BEGIN

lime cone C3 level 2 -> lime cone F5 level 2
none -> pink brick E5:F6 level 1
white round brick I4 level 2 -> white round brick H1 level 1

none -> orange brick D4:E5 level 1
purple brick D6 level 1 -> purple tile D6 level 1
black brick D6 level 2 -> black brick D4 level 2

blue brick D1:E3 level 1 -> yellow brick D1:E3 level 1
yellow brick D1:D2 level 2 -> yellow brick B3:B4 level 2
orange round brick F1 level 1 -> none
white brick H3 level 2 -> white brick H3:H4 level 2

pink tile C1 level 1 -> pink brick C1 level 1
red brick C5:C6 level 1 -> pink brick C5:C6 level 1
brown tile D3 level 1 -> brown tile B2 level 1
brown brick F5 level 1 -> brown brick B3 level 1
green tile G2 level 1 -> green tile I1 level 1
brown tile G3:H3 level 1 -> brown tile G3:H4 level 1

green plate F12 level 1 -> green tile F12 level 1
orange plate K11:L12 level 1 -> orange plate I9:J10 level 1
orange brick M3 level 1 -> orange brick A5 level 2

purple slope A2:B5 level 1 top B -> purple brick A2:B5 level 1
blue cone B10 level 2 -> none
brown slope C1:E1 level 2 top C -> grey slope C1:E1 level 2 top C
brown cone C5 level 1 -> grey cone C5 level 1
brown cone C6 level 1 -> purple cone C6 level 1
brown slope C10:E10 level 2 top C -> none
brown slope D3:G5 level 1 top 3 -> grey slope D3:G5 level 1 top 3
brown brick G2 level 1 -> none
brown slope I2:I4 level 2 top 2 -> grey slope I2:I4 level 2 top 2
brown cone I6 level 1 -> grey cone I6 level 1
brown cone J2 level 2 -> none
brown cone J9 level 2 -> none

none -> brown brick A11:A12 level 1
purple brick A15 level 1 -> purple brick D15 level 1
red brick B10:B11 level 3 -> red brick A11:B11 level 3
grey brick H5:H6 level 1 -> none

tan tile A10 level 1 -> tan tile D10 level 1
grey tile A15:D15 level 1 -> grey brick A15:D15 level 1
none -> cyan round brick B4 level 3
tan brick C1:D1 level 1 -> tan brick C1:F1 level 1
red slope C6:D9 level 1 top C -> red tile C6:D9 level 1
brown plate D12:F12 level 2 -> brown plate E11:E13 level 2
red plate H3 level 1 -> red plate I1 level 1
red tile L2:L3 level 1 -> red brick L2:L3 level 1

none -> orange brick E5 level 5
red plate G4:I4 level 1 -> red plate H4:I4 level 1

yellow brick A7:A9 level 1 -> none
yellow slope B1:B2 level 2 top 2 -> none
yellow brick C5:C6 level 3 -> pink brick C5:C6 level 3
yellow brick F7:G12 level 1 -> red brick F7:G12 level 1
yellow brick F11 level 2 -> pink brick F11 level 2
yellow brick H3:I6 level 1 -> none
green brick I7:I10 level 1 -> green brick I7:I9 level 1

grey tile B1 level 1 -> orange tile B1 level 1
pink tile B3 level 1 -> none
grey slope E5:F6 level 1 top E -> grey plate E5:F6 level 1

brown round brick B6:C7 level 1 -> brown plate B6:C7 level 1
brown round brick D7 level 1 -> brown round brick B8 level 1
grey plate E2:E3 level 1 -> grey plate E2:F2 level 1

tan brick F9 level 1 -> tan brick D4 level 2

END

§ **Instructions to follow**
Each entry should be retyped exactly as given.

§ **Task answer**
lime cone C3 level 2 -> lime cone F5 level 2
none -> pink brick E5:F6 level 1
white round brick I4 level 2 -> white round brick H1 level 1

none -> orange brick D4:E5 level 1
purple brick D6 level 1 -> purple tile D6 level 1
black brick D6 level 2 -> black brick D4 level 2

blue brick D1:E3 level 1 -> yellow brick D1:E3 level 1
yellow brick D1:D2 level 2 -> yellow brick B3:B4 level 2
orange round brick F1 level 1 -> none
white brick H3 level 2 -> white brick H3:H4 level 2

pink tile C1 level 1 -> pink brick C1 level 1
red brick C5:C6 level 1 -> pink brick C5:C6 level 1
brown tile D3 level 1 -> brown tile B2 level 1
brown brick F5 level 1 -> brown brick B3 level 1
green tile G2 level 1 -> green tile I1 level 1
brown tile G3:H3 level 1 -> brown tile G3:H4 level 1

green plate F12 level 1 -> green tile F12 level 1
orange plate K11:L12 level 1 -> orange plate I9:J10 level 1
orange brick M3 level 1 -> orange brick A5 level 2

purple slope A2:B5 level 1 top B -> purple brick A2:B5 level 1
blue cone B10 level 2 -> none
brown slope C1:E1 level 2 top C -> grey slope C1:E1 level 2 top C
brown cone C5 level 1 -> grey cone C5 level 1
brown cone C6 level 1 -> purple cone C6 level 1
brown slope C10:E10 level 2 top C -> none
brown slope D3:G5 level 1 top 3 -> grey slope D3:G5 level 1 top 3
brown brick G2 level 1 -> none
brown slope I2:I4 level 2 top 2 -> grey slope I2:I4 level 2 top 2
brown cone I6 level 1 -> grey cone I6 level 1
brown cone J2 level 2 -> none
brown cone J9 level 2 -> none

none -> brown brick A11:A12 level 1
purple brick A15 level 1 -> purple brick D15 level 1
red brick B10:B11 level 3 -> red brick A11:B11 level 3
grey brick H5:H6 level 1 -> none

tan tile A10 level 1 -> tan tile D10 level 1
grey tile A15:D15 level 1 -> grey brick A15:D15 level 1
none -> cyan round brick B4 level 3
tan brick C1:D1 level 1 -> tan brick C1:F1 level 1
red slope C6:D9 level 1 top C -> red tile C6:D9 level 1
brown plate D12:F12 level 2 -> brown plate E11:E13 level 2
red plate H3 level 1 -> red plate I1 level 1
red tile L2:L3 level 1 -> red brick L2:L3 level 1

none -> orange brick E5 level 5
red plate G4:I4 level 1 -> red plate H4:I4 level 1

yellow brick A7:A9 level 1 -> none
yellow slope B1:B2 level 2 top 2 -> none
yellow brick C5:C6 level 3 -> pink brick C5:C6 level 3
yellow brick F7:G12 level 1 -> red brick F7:G12 level 1
yellow brick F11 level 2 -> pink brick F11 level 2
yellow brick H3:I6 level 1 -> none
green brick I7:I10 level 1 -> green brick I7:I9 level 1

grey tile B1 level 1 -> orange tile B1 level 1
pink tile B3 level 1 -> none
grey slope E5:F6 level 1 top E -> grey plate E5:F6 level 1

brown round brick B6:C7 level 1 -> brown plate B6:C7 level 1
brown round brick D7 level 1 -> brown round brick B8 level 1
grey plate E2:E3 level 1 -> grey plate E2:F2 level 1

tan brick F9 level 1 -> tan brick D4 level 2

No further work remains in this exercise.